• Data for processing:
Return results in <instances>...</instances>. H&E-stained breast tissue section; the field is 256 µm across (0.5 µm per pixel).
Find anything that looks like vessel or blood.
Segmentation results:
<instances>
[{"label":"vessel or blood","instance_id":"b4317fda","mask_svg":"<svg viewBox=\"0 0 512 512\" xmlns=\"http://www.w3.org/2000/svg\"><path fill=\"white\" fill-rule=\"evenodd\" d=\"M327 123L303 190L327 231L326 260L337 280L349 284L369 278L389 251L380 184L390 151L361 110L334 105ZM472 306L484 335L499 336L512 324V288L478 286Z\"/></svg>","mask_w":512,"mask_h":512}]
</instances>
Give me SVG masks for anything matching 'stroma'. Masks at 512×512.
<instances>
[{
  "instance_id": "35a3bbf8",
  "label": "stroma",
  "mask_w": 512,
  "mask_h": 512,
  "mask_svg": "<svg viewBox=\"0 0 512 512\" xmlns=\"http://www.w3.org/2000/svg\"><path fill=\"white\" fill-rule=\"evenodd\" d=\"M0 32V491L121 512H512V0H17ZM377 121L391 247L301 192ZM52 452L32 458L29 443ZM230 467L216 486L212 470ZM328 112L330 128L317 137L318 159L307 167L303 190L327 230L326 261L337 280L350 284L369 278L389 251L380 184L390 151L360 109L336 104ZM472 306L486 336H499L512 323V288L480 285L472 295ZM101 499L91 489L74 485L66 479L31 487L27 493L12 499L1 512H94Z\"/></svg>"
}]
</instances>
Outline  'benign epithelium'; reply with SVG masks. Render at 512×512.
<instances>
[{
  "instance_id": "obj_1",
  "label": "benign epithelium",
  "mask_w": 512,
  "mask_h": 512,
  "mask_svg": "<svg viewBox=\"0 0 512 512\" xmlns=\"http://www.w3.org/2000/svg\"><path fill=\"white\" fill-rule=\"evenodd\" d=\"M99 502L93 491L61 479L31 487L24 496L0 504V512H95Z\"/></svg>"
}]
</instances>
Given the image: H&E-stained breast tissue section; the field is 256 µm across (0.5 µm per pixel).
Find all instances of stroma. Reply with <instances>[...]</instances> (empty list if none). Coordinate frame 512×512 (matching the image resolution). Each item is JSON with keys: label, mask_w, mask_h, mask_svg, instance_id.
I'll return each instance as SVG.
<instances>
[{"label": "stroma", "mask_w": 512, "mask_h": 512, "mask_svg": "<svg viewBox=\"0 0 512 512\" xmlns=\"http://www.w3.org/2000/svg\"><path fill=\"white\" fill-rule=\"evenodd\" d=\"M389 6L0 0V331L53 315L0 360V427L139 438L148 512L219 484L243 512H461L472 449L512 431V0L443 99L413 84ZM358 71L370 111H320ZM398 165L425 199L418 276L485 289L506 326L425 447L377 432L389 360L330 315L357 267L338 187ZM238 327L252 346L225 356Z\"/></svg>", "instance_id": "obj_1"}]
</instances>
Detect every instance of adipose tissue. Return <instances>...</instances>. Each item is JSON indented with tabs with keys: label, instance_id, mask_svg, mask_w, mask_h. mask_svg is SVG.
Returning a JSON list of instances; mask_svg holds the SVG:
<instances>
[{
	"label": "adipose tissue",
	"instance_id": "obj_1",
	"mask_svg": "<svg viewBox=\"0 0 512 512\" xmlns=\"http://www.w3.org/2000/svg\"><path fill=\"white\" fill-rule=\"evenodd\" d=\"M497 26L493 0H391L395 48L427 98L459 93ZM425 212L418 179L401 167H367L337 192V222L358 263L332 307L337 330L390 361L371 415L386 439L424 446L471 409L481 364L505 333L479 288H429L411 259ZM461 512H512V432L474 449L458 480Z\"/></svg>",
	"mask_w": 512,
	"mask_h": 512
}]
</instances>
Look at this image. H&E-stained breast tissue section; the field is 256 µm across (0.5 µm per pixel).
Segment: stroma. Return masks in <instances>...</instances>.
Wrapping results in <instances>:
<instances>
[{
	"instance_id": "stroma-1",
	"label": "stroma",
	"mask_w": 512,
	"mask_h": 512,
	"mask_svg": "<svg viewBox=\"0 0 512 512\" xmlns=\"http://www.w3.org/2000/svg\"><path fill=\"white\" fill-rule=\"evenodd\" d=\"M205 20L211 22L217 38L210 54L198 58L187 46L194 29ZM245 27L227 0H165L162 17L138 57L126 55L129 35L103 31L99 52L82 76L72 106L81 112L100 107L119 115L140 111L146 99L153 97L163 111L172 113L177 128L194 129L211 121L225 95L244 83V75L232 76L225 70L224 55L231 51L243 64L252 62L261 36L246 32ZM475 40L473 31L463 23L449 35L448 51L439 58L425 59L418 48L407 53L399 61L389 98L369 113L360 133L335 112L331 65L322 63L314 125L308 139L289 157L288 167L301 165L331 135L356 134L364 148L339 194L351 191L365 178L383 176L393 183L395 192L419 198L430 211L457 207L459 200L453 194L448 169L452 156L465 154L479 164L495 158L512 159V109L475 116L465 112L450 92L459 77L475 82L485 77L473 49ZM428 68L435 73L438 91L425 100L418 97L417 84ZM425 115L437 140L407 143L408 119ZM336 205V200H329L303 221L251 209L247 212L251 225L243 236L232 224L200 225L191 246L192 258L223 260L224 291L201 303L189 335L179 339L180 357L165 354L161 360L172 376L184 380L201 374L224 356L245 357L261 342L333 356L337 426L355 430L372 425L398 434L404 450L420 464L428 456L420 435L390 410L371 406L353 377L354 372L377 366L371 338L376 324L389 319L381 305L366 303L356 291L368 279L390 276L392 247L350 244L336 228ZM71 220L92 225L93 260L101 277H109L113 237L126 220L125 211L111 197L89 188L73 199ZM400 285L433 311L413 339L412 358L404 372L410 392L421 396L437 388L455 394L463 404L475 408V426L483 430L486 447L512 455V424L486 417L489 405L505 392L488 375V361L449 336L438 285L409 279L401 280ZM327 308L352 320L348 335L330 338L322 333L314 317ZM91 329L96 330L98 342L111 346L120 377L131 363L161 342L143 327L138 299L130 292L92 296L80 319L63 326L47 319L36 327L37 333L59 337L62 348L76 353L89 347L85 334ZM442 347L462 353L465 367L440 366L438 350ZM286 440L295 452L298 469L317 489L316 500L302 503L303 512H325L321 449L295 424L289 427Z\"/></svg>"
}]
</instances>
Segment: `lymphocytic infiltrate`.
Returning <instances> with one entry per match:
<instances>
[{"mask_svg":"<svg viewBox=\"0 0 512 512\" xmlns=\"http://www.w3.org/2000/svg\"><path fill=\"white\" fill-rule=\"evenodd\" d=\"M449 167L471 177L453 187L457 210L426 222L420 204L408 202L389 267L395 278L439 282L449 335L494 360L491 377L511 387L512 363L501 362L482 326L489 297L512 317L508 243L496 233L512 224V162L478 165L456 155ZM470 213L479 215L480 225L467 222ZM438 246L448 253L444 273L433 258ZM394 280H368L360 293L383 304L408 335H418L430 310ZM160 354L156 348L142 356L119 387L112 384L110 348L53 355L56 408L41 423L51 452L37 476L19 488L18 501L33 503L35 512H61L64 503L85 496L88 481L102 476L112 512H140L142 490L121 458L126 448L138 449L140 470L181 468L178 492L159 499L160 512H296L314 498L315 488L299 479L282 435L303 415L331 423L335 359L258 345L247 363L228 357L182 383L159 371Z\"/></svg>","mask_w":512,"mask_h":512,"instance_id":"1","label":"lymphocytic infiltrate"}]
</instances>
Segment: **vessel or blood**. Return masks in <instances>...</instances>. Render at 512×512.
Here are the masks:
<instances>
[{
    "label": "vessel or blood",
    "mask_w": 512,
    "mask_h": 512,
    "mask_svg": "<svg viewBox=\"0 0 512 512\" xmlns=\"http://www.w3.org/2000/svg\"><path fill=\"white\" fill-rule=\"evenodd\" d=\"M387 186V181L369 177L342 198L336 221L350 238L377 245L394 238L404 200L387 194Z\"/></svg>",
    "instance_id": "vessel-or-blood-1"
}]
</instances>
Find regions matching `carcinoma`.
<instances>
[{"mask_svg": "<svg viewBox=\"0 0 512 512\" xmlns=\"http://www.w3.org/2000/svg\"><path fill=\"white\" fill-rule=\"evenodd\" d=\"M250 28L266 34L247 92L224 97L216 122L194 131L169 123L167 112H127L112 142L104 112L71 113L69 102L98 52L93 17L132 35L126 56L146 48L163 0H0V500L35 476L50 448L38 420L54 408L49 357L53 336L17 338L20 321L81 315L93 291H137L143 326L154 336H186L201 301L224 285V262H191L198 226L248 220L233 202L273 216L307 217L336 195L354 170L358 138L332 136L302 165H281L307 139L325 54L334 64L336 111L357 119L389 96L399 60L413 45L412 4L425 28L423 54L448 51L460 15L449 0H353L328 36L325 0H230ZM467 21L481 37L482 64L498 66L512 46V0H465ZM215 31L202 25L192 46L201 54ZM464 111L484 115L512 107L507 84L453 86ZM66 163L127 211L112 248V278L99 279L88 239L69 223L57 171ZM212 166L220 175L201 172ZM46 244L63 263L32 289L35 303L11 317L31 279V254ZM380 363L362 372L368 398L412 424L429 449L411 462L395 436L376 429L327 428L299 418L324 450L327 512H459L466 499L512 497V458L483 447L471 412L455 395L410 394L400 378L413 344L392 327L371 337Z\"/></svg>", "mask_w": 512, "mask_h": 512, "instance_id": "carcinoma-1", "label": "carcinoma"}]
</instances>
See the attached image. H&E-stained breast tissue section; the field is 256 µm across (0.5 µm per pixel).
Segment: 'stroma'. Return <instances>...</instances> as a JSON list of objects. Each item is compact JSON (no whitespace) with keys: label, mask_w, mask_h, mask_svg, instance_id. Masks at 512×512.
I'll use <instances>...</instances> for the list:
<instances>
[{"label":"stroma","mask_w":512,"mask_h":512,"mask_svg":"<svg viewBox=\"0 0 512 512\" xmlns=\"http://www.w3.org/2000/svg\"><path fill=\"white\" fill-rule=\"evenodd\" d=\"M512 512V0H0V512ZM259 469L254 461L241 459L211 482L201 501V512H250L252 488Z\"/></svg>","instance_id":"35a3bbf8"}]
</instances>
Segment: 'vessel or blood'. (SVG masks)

• Task statement: Nothing but a number is needed here: how many lines hold the string "section"?

• Output of the task: 4